PROBLEM REQUIREMENTS -> Write each line exactly as it stands, from the line containing "(363, 400) = (274, 149): black" through the end of the data.

DATA EXTRACT ->
╭──

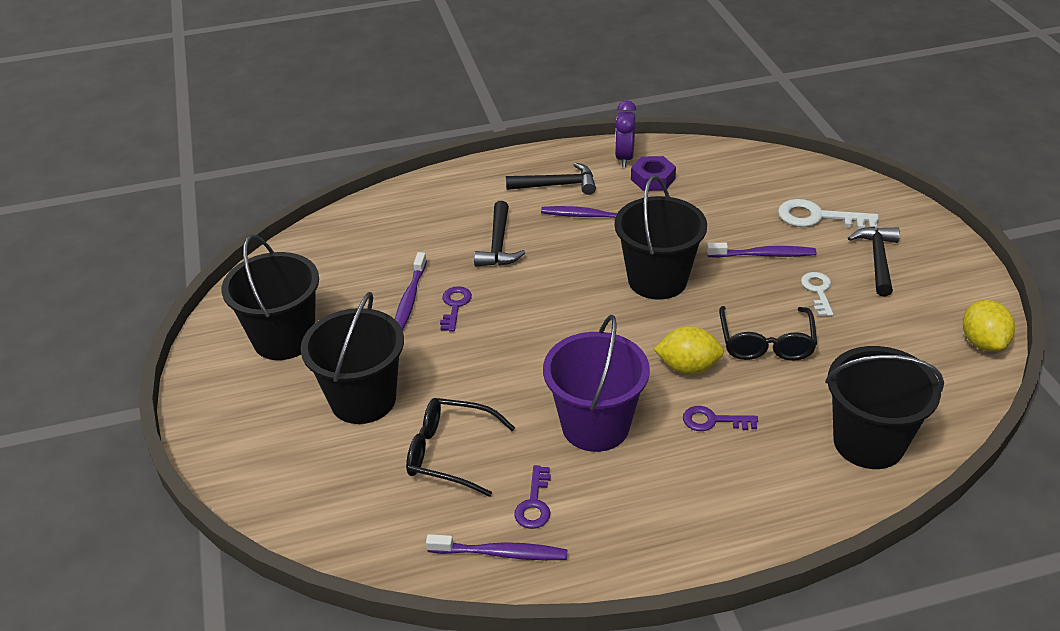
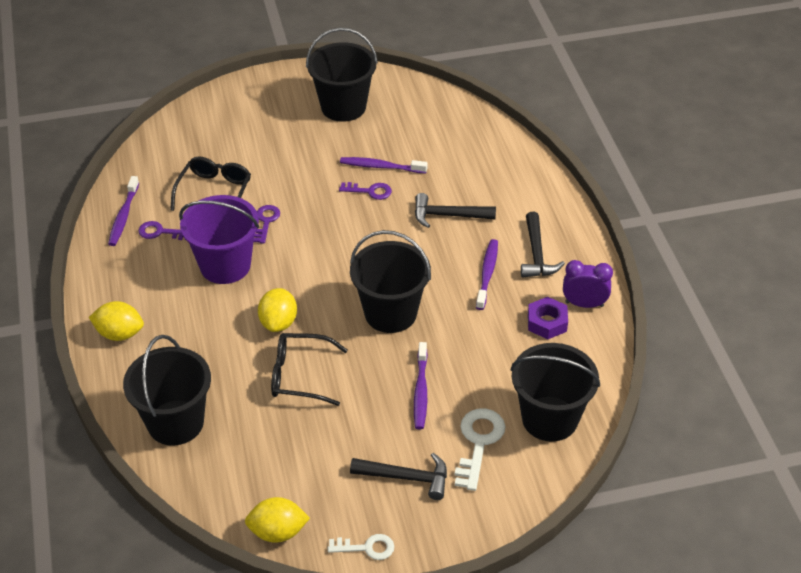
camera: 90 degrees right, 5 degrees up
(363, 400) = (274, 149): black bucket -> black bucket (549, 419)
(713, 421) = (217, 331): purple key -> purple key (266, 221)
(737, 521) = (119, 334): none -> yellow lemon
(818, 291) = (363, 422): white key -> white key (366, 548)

╰──

ANSWER FOR THIS EXERCISE ->
(363, 400) = (274, 149): black bucket -> black bucket (549, 419)
(713, 421) = (217, 331): purple key -> purple key (266, 221)
(737, 521) = (119, 334): none -> yellow lemon
(818, 291) = (363, 422): white key -> white key (366, 548)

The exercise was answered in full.